• _GIVEN DATA_
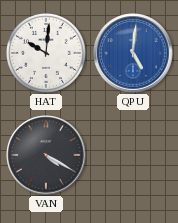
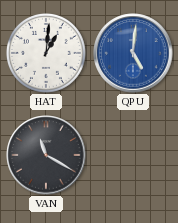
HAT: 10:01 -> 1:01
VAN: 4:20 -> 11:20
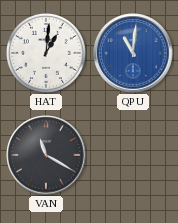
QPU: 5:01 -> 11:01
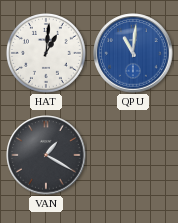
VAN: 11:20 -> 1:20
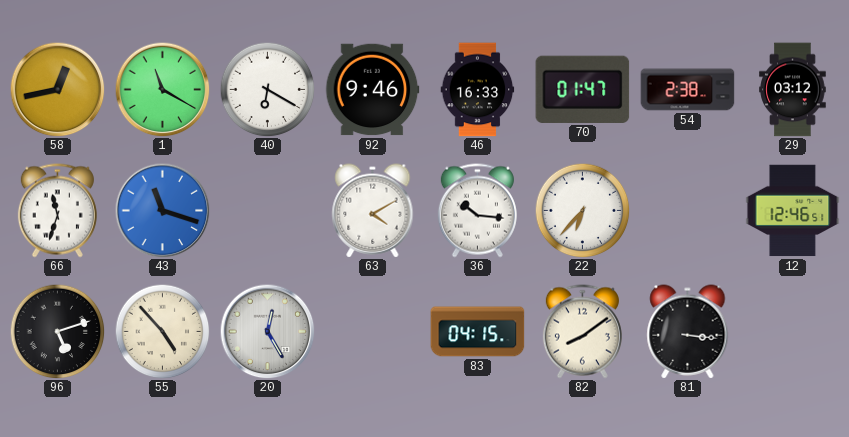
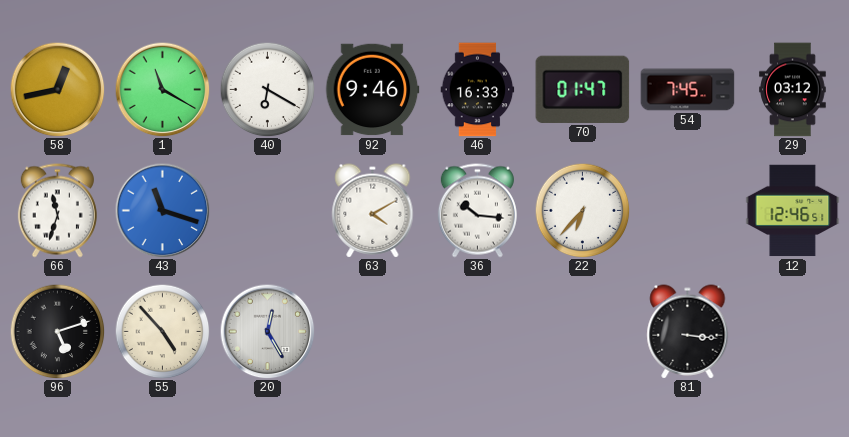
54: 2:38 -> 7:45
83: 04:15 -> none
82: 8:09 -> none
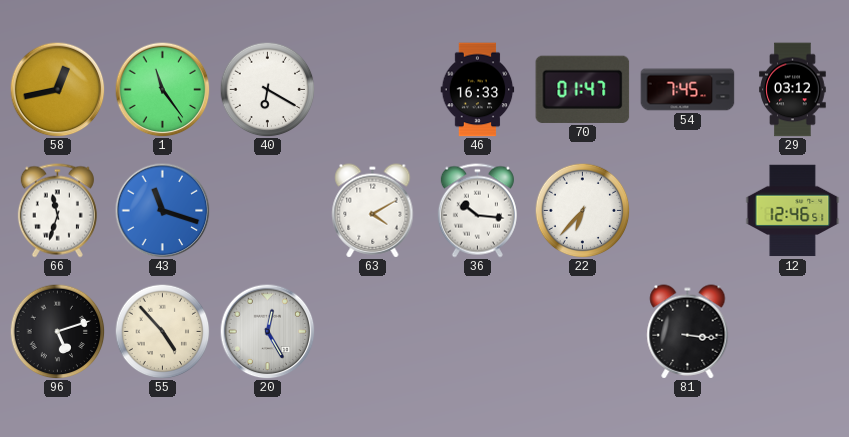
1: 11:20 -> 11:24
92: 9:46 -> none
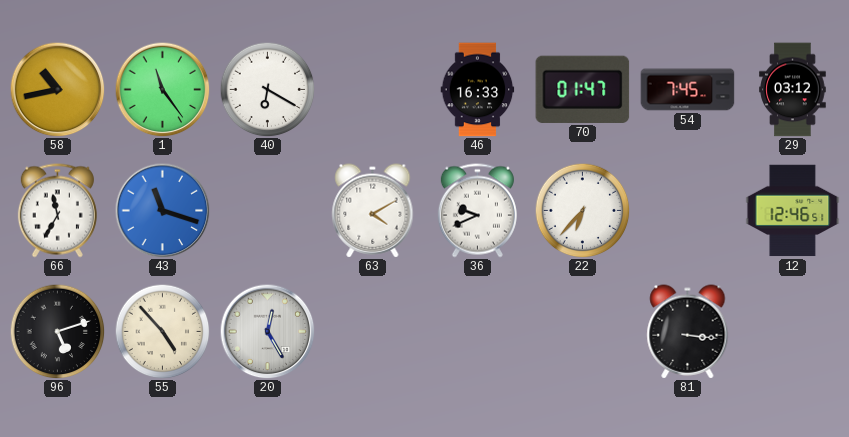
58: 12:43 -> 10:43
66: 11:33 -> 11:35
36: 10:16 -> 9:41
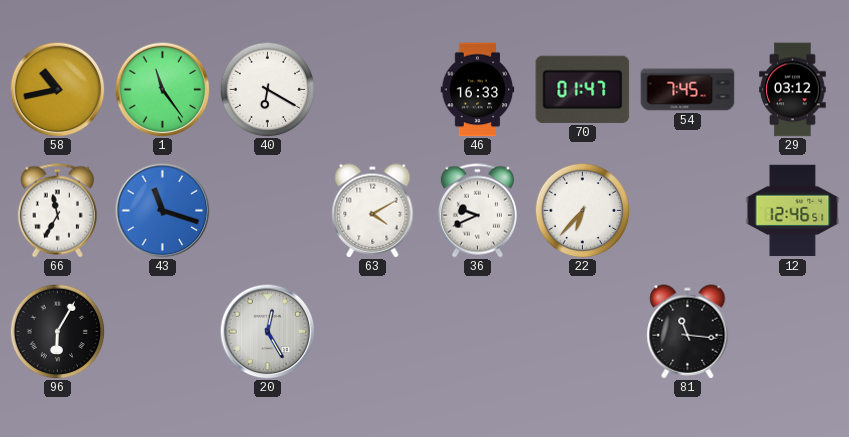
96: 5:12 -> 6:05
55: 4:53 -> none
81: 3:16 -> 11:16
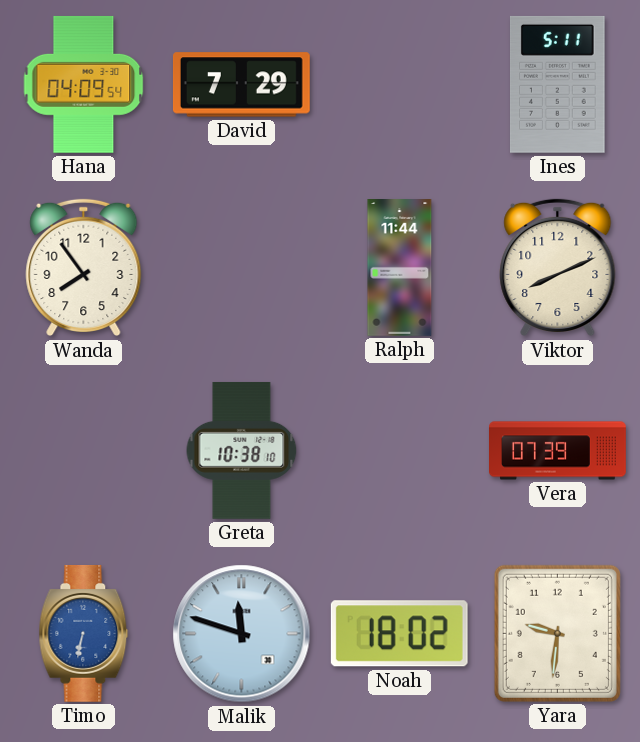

• _SHORT PROBLEM_
Gather every line in the records above that contains the string "none", copying each one unchanged.

• _EXERCISE OUTPUT_
83: 04:15 -> none
82: 8:09 -> none
92: 9:46 -> none
55: 4:53 -> none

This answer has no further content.